-- Opening Marker --

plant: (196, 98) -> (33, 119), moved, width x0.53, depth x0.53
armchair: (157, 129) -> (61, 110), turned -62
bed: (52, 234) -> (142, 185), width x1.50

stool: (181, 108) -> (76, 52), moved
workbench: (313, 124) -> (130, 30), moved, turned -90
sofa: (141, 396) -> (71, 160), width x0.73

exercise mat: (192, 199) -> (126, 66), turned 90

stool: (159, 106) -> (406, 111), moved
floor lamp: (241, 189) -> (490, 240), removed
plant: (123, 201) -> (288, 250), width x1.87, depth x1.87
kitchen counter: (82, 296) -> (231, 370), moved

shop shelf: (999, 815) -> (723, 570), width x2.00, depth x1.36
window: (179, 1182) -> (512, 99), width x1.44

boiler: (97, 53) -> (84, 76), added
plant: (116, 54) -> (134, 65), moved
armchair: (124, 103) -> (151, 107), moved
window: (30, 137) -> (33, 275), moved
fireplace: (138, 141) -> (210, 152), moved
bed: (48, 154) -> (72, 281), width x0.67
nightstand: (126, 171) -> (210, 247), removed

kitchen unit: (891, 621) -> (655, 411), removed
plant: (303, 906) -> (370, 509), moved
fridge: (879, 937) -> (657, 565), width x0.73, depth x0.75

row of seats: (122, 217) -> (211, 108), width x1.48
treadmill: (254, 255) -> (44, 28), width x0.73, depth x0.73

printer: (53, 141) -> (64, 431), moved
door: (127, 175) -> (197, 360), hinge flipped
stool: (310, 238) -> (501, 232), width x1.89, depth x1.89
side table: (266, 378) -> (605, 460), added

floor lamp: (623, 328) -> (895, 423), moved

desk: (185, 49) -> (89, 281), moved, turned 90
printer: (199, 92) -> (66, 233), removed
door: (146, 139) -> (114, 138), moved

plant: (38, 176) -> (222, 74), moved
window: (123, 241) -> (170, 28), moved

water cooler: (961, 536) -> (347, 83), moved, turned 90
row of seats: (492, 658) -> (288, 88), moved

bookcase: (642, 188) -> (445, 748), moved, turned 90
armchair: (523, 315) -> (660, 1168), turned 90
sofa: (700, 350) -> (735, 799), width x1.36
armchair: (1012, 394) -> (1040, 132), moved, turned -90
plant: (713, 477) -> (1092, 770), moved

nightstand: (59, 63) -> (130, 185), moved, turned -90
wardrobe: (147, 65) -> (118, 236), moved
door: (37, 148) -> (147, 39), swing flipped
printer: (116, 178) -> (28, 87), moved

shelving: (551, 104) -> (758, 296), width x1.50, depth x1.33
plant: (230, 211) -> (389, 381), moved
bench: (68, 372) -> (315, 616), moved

-- Closing Marker --

INSTRUCTIONS TO FOLLOW:
The answer should be one number, namely how many lines of the entries above include the string "nightstand".

TASK SOLUTION:
2